## Task item
With the images removed, reproduce each entry below word for word.

[Input for this task — start]

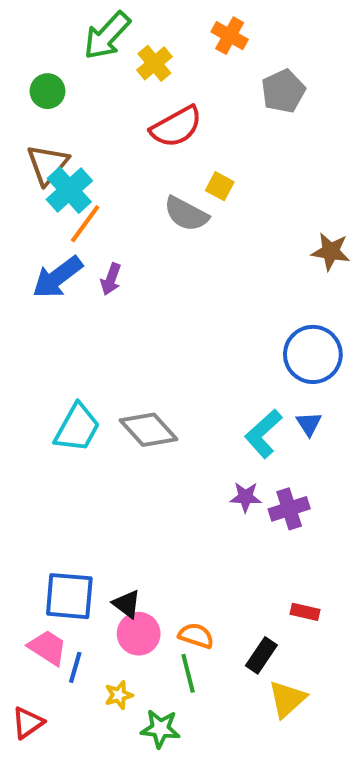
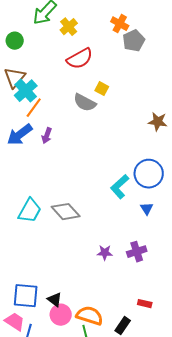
orange cross: (230, 36) -> (120, 24), moved
cyan L-shape: (263, 434) -> (120, 187), moved
purple star: (246, 497) -> (105, 253), moved
orange semicircle: (196, 636) -> (90, 316), size x1.5

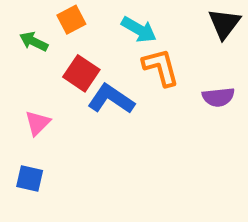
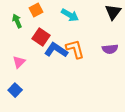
green arrow: (34, 41) -> (17, 21), turned 40
orange L-shape: (161, 67) -> (75, 49), moved
blue square: (30, 179) -> (15, 90), turned 32

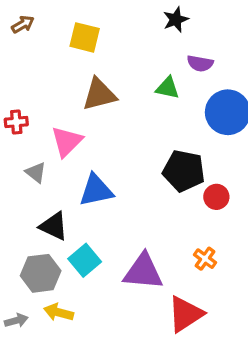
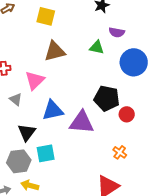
black triangle: (54, 226) -> (27, 132), turned 42
cyan square: (85, 260) -> (46, 153), turned 30
purple triangle: (143, 272) -> (82, 122), moved

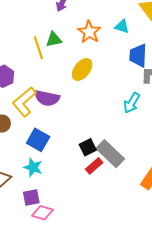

[Input for this task — finish]

## Result
orange cross: (230, 36) -> (120, 24), moved
cyan L-shape: (263, 434) -> (120, 187), moved
purple star: (246, 497) -> (105, 253), moved
orange semicircle: (196, 636) -> (90, 316), size x1.5

green arrow: (34, 41) -> (17, 21), turned 40
orange L-shape: (161, 67) -> (75, 49), moved
blue square: (30, 179) -> (15, 90), turned 32

black triangle: (54, 226) -> (27, 132), turned 42
cyan square: (85, 260) -> (46, 153), turned 30
purple triangle: (143, 272) -> (82, 122), moved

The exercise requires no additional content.